> Material provided
===
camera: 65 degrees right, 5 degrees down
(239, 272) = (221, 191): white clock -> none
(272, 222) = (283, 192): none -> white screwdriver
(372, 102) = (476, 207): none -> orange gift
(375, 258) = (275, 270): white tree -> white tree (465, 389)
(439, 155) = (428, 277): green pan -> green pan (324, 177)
===
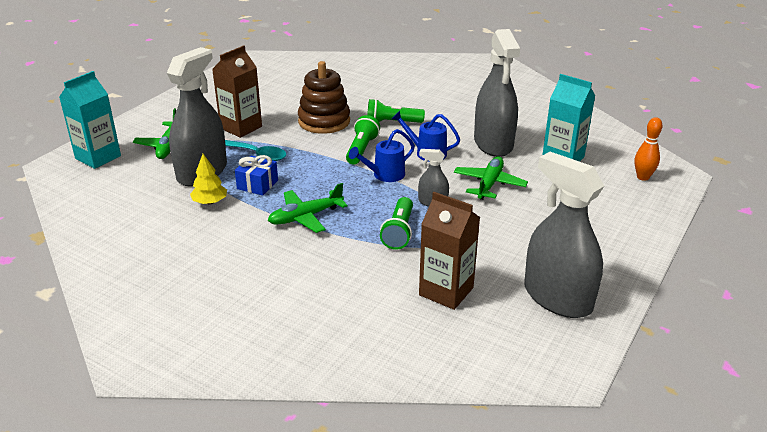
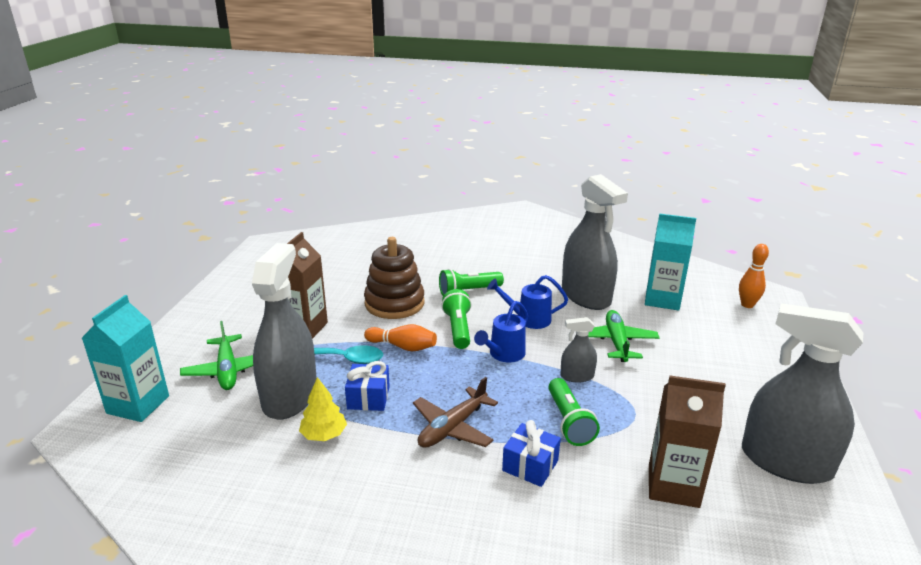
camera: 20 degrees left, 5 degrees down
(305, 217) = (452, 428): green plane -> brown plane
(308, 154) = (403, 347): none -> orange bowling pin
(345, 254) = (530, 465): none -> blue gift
===
> Task directions
Look above for the line holding "camera: 20 degrees left, 5 degrees down", then set down exactly that line and every line after it up to and including the line holding "(345, 254) = (530, 465): none -> blue gift", with nothing else.

> Task output
camera: 20 degrees left, 5 degrees down
(305, 217) = (452, 428): green plane -> brown plane
(308, 154) = (403, 347): none -> orange bowling pin
(345, 254) = (530, 465): none -> blue gift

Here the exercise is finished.